(Exercise) Copy the listing word for word from its first line through the line that contains "road 6 (residential): [(440,269),(301,236)]", including both of those lines.

Data items
====
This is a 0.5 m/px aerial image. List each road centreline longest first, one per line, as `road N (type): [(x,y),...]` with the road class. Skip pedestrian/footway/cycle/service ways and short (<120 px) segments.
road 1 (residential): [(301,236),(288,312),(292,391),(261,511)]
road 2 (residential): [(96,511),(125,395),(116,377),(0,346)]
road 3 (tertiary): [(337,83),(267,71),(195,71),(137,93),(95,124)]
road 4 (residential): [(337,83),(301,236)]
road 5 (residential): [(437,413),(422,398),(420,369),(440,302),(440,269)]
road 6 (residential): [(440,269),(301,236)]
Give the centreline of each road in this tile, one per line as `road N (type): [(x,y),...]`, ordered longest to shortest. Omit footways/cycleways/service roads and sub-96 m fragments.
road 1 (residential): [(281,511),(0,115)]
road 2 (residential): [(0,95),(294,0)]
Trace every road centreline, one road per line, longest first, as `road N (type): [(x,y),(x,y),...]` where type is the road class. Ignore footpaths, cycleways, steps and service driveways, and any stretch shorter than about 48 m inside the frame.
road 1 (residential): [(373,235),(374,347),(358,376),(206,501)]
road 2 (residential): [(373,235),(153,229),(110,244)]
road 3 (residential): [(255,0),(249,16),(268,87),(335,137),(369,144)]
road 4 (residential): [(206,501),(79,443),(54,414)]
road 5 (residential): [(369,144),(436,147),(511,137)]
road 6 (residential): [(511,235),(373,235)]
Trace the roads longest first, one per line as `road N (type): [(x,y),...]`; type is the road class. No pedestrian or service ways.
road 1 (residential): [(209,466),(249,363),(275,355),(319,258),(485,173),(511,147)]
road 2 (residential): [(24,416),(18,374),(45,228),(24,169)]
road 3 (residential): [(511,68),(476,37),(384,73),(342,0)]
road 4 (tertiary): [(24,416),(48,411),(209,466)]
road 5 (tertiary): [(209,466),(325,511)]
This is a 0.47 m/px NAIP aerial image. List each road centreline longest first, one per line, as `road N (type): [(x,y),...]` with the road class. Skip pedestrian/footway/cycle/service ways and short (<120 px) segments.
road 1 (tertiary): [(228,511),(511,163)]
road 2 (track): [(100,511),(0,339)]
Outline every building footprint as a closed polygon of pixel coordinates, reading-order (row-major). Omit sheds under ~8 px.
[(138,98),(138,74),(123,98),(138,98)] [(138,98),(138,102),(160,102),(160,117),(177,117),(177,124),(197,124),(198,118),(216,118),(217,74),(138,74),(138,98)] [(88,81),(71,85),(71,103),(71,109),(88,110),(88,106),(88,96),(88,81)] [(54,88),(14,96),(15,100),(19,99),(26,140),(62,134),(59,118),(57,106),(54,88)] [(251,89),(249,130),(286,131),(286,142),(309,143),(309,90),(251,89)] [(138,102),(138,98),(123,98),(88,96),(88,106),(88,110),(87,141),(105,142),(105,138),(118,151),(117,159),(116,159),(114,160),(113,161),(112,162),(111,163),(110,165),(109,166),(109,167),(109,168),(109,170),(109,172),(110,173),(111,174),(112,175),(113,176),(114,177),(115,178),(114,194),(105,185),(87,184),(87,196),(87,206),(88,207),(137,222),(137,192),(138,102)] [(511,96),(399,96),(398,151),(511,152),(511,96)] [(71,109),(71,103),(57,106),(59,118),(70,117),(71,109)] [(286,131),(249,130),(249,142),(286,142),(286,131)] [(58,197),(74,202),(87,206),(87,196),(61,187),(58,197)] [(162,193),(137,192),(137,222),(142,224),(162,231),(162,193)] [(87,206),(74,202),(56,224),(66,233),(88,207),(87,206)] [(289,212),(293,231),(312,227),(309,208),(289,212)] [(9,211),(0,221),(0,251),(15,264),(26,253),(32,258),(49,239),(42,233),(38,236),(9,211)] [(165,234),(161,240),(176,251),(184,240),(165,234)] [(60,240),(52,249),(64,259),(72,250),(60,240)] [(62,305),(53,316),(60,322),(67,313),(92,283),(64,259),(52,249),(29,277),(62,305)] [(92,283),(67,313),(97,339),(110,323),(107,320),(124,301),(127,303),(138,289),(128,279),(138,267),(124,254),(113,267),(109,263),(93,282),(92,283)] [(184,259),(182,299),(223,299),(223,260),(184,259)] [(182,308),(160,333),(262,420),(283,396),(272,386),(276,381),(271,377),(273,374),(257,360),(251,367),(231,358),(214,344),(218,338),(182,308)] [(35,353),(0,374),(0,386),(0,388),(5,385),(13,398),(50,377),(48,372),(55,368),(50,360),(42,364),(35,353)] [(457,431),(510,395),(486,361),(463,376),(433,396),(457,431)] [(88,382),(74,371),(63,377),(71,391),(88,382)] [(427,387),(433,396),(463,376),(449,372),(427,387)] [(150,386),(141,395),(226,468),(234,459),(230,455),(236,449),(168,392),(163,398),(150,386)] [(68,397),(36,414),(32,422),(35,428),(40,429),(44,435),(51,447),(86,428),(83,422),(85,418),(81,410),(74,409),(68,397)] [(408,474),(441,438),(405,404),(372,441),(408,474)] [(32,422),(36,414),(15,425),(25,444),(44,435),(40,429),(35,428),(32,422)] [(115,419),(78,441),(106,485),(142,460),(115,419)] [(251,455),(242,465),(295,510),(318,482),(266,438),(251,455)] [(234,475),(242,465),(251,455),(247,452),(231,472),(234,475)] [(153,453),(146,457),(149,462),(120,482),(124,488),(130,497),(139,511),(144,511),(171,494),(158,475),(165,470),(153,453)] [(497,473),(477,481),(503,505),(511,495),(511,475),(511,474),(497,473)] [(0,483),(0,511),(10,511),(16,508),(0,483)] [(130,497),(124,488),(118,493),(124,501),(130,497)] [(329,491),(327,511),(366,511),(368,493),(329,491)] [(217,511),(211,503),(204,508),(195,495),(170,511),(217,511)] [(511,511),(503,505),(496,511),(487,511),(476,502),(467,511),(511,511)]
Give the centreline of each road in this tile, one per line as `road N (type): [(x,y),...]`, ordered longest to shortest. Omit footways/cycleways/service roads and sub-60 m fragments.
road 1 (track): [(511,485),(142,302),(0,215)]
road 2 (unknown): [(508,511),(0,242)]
====
(Solution)
This is a 0.5 m/px aerial image. List each road centreline longest first, one per line, as `road N (type): [(x,y),...]` with the road class. Skip pedestrian/footway/cycle/service ways and short (<120 px) segments.
road 1 (residential): [(301,236),(288,312),(292,391),(261,511)]
road 2 (residential): [(96,511),(125,395),(116,377),(0,346)]
road 3 (tertiary): [(337,83),(267,71),(195,71),(137,93),(95,124)]
road 4 (residential): [(337,83),(301,236)]
road 5 (residential): [(437,413),(422,398),(420,369),(440,302),(440,269)]
road 6 (residential): [(440,269),(301,236)]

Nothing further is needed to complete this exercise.